EXERCISE INSTRUCTIONS
Each line below either holds the string "green" or doesn't. Count those that do and give only the number.

━━━ INPUT MATERIAL

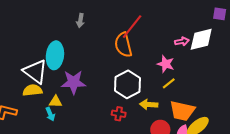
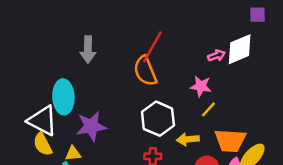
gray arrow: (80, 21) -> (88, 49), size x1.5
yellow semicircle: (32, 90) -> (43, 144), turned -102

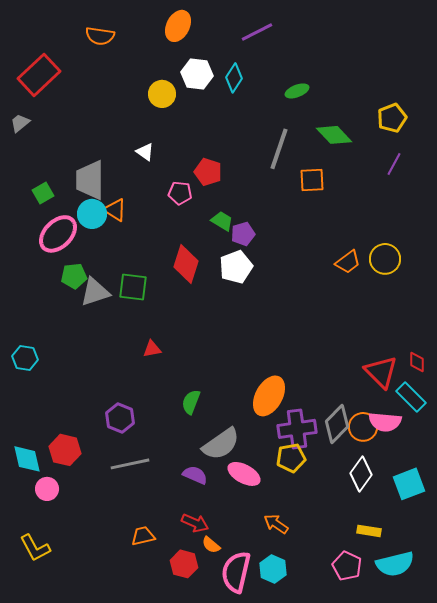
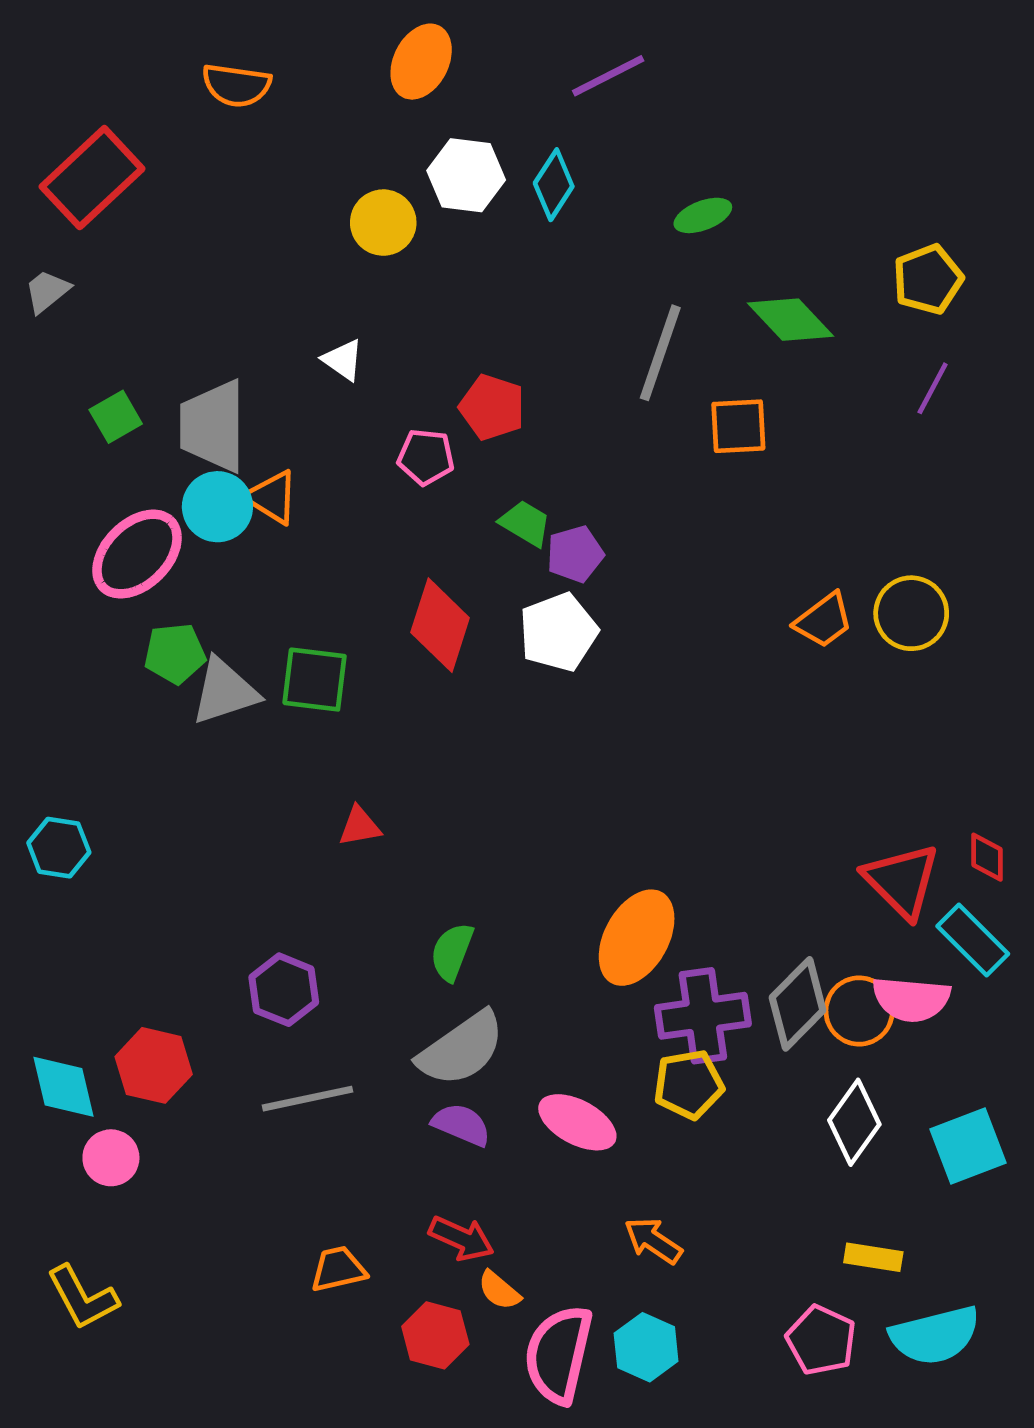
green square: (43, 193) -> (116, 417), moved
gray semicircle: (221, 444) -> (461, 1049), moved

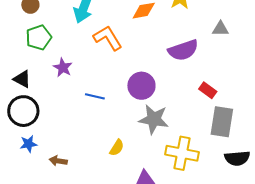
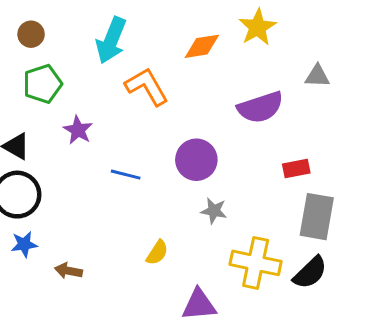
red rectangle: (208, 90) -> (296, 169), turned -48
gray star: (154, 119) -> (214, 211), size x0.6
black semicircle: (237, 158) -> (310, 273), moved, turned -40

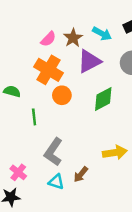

━━━━━━
━━━ INPUT MATERIAL

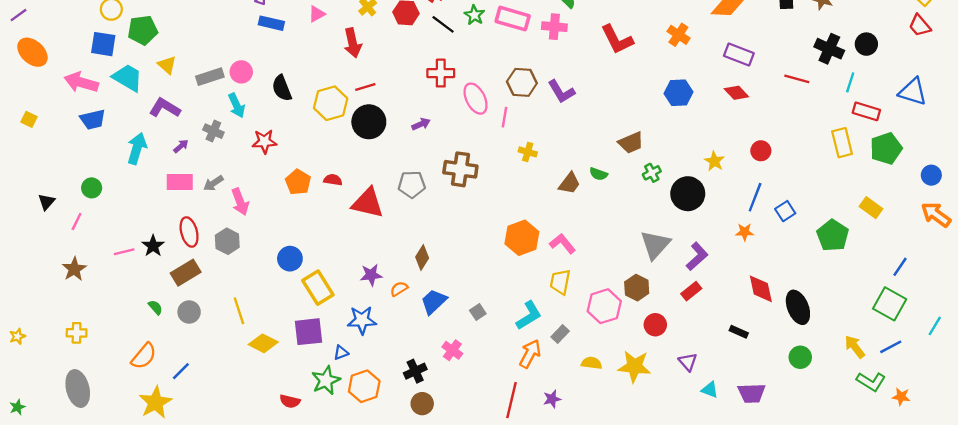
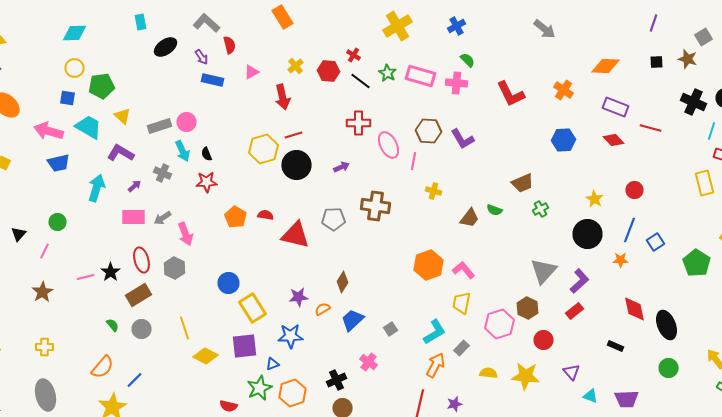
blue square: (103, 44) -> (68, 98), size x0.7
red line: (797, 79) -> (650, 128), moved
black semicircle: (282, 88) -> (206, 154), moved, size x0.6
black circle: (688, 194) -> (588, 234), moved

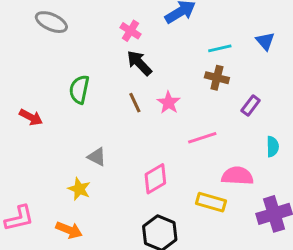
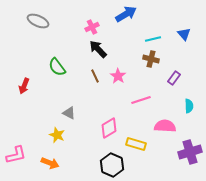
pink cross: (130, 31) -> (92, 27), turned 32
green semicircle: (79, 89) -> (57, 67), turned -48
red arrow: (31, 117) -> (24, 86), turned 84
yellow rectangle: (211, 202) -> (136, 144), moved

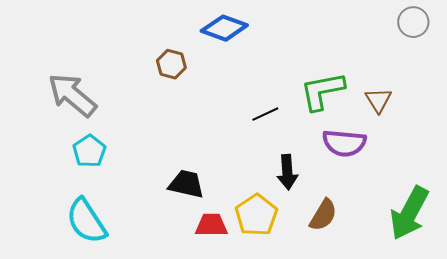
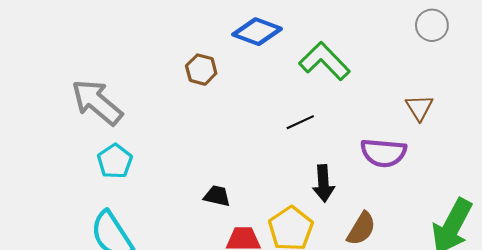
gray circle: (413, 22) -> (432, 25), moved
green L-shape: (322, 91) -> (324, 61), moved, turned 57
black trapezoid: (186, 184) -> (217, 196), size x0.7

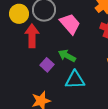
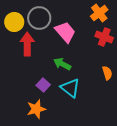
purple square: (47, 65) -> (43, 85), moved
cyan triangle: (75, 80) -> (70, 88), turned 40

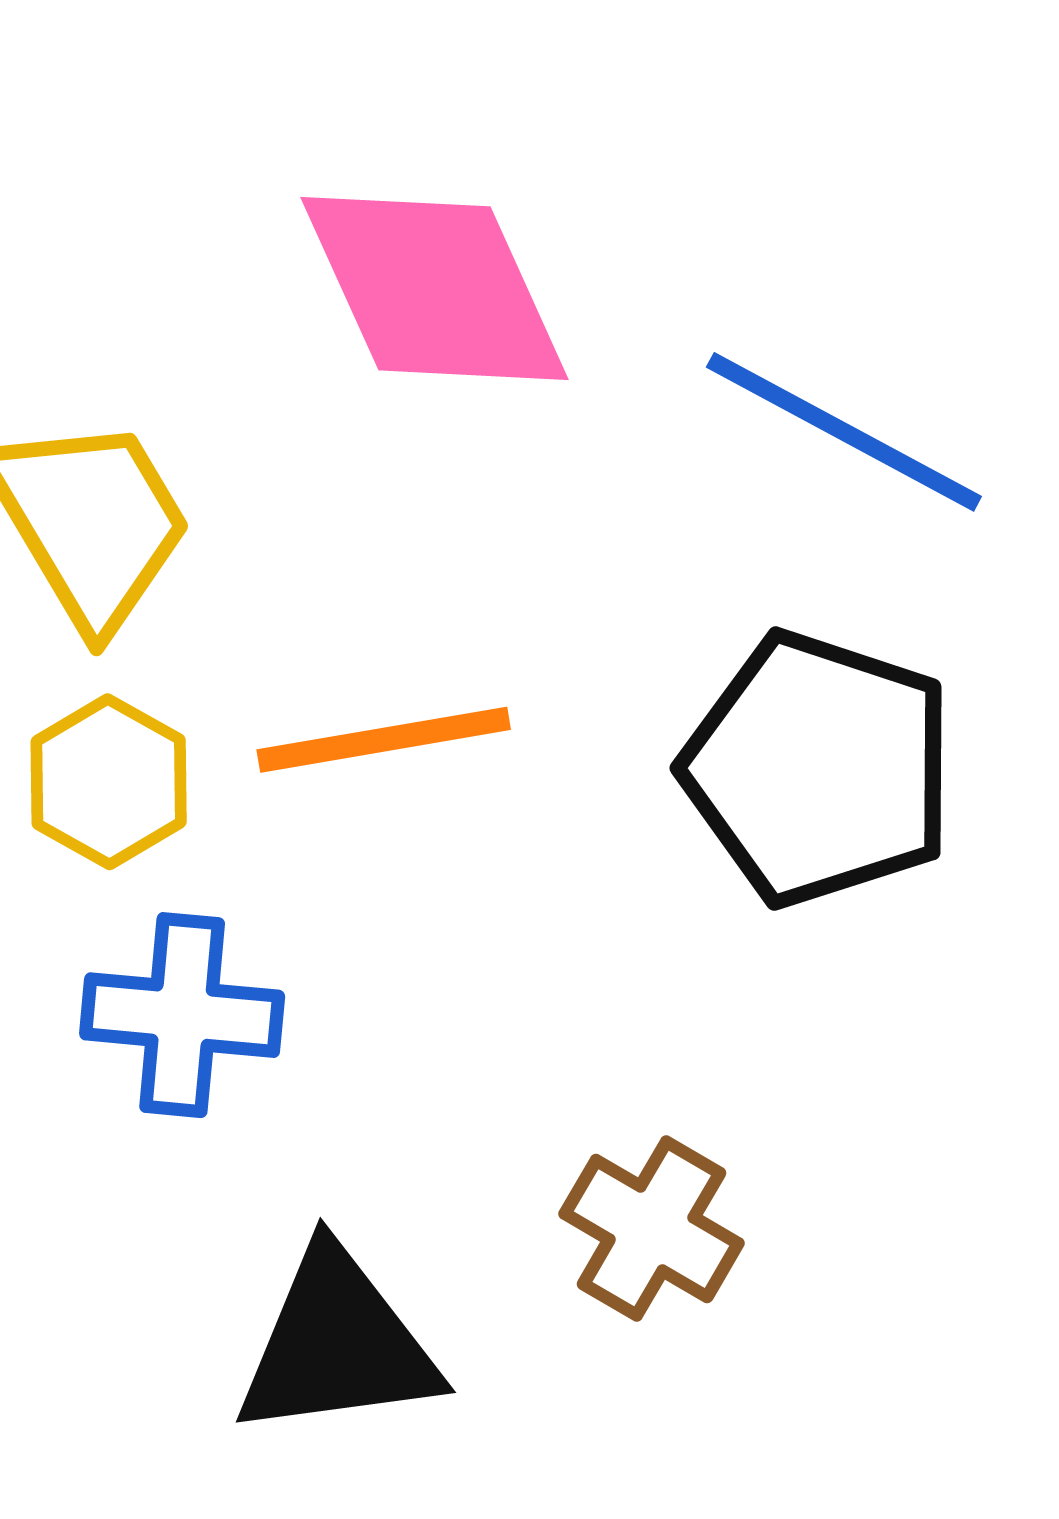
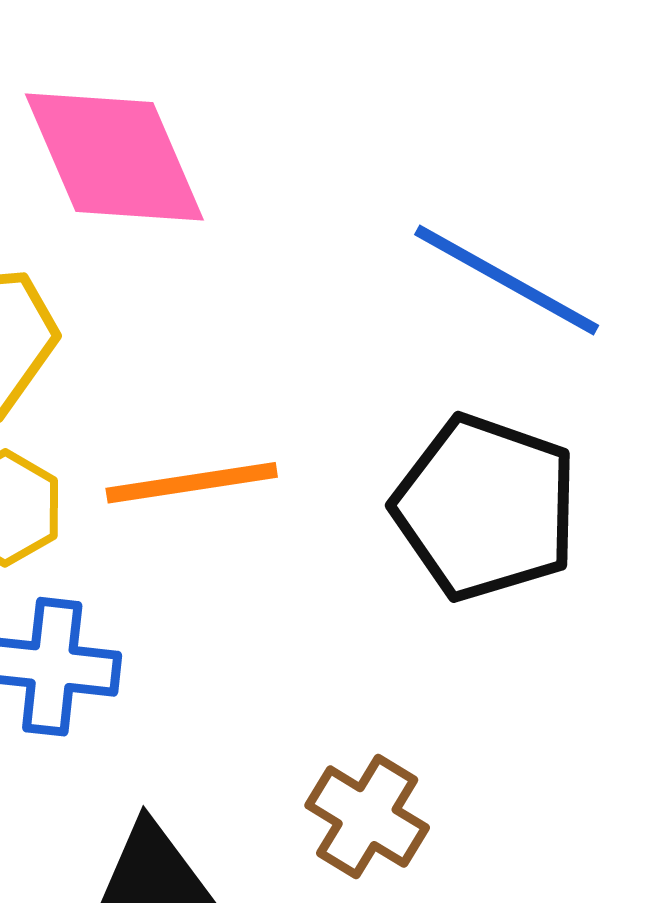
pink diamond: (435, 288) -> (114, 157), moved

━━━━━━

OUTPUT OF THE TASK
3